## ASSIGNMENT
Go through the listing and copy each line that has the string "orange" in it.

## GIVEN DATA
■ ■ ■ ■
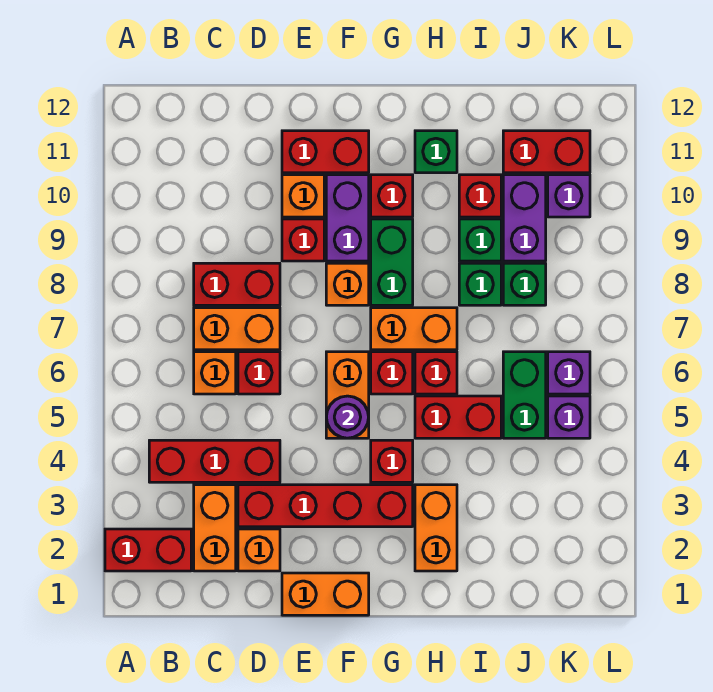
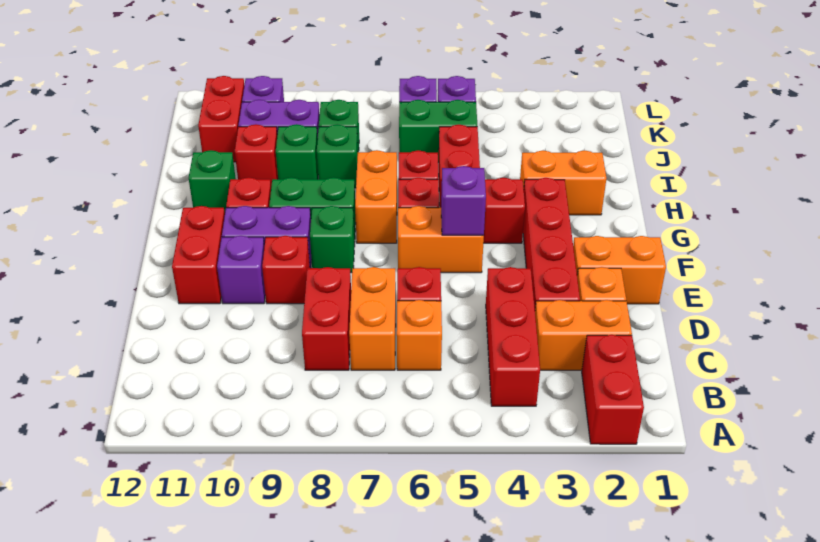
orange brick E1:F1 level 1 -> orange brick E1:E2 level 1
orange brick E10 level 1 -> purple brick E10 level 1
purple round brick F5 level 2 -> purple brick F5 level 2
orange brick F8 level 1 -> green brick F8 level 1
■ ■ ■ ■
## WRITTEN SOLUTION
orange brick E1:F1 level 1 -> orange brick E1:E2 level 1
orange brick E10 level 1 -> purple brick E10 level 1
orange brick F8 level 1 -> green brick F8 level 1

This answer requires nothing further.